**Brief**
Go through the listing below and count each line with the word "VCTRL" in it; return only the count.

**The records**
Segment Open

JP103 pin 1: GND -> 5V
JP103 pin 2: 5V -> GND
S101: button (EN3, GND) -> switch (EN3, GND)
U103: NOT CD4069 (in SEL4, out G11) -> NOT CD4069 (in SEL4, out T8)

Segment Closed
Segment Open

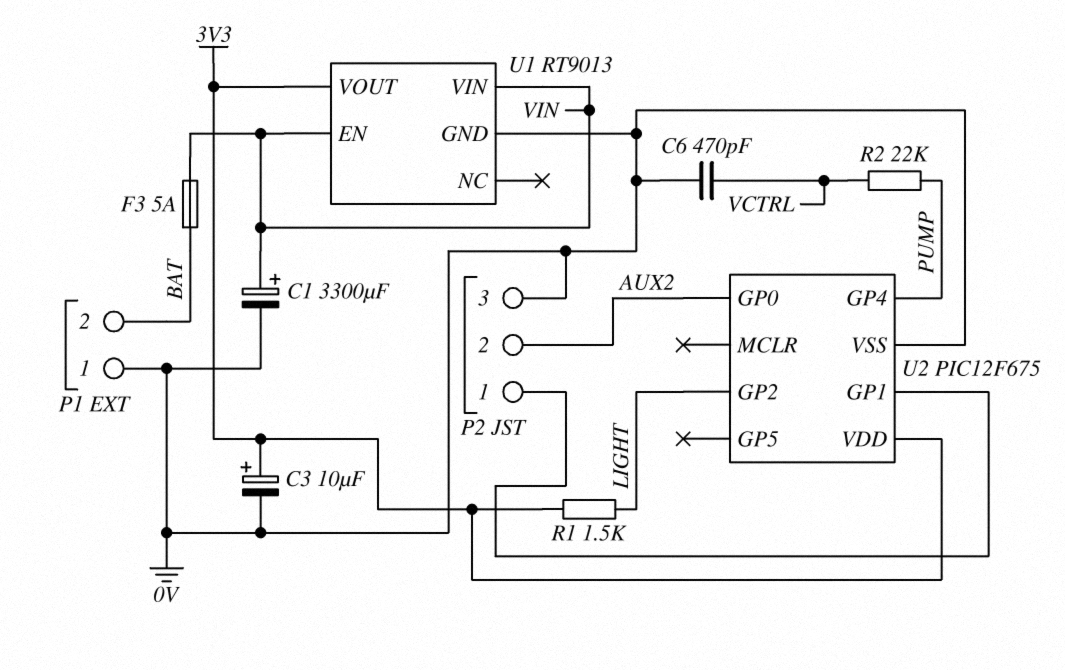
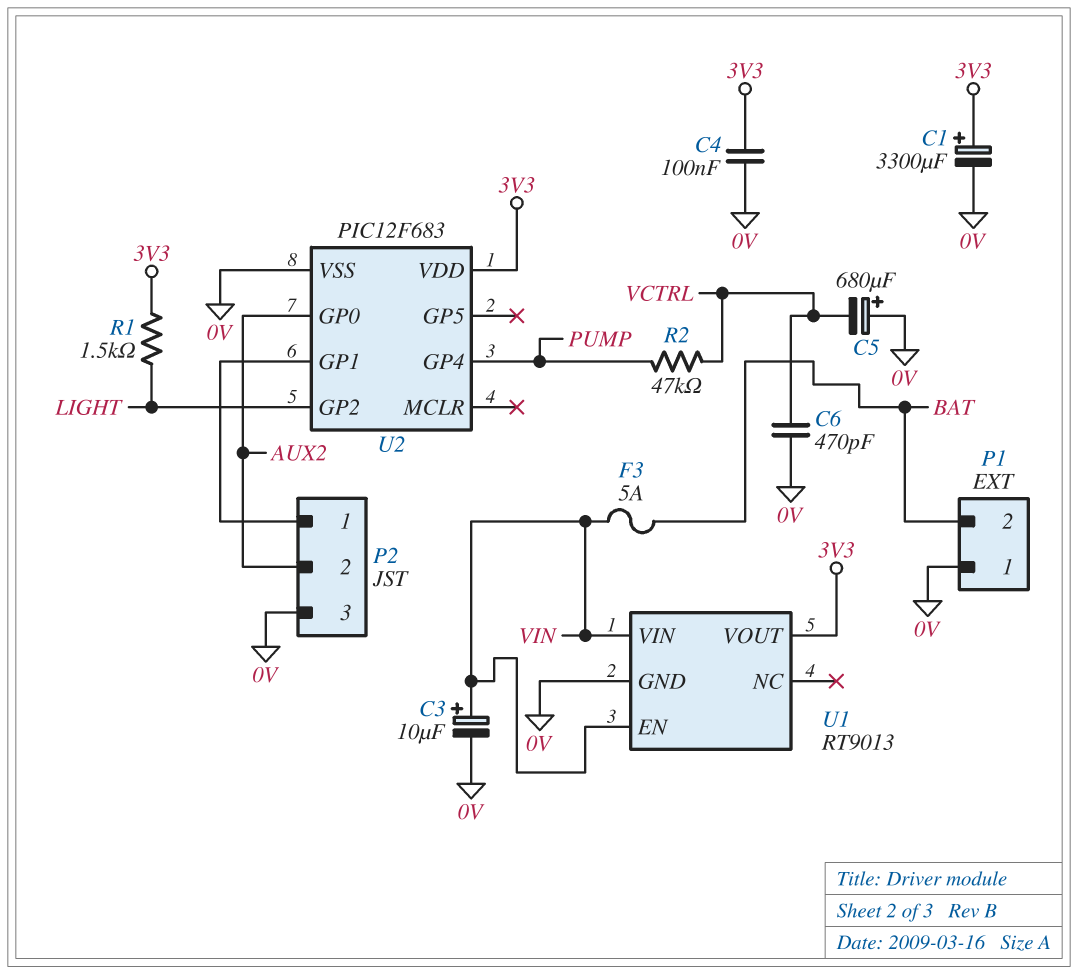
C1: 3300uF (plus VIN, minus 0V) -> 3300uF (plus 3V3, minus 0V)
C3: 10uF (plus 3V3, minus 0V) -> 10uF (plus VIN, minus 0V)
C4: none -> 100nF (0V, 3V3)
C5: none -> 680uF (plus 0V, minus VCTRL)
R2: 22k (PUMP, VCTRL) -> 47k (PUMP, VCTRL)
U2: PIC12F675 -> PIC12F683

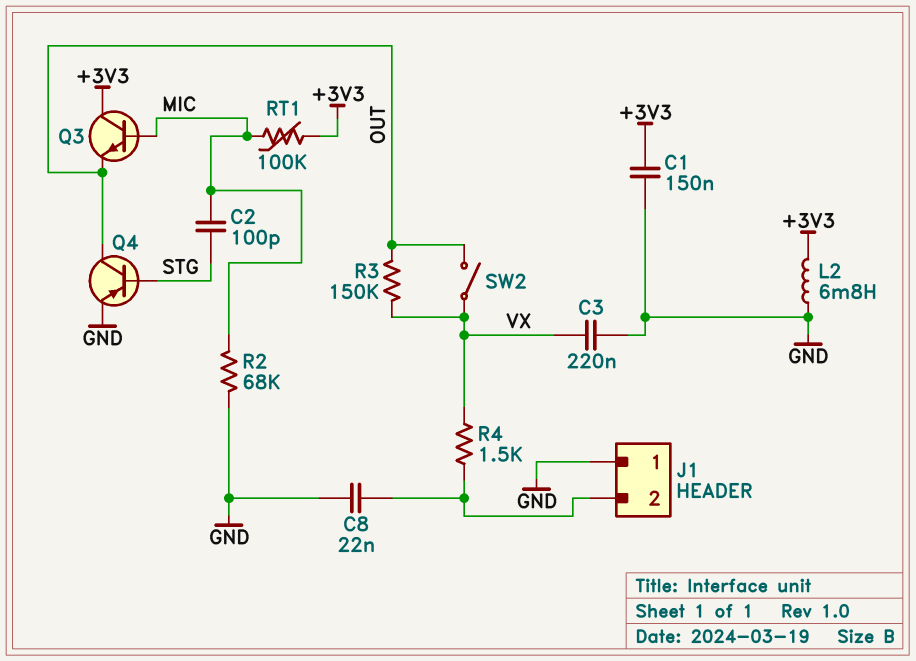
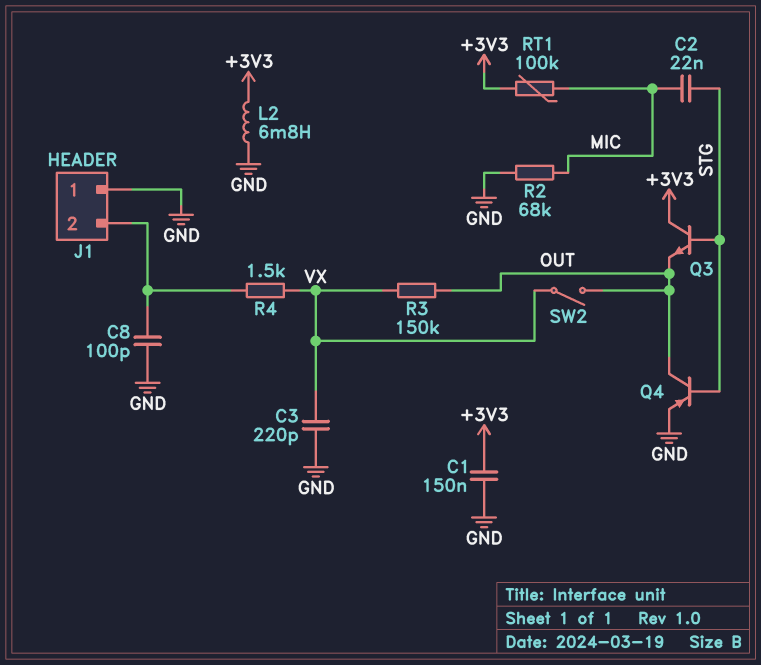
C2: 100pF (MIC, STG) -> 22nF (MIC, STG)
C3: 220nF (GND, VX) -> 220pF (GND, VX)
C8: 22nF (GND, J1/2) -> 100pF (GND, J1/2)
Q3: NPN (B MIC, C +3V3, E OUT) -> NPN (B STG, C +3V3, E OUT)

Segment Closed

**Finished exercise**
2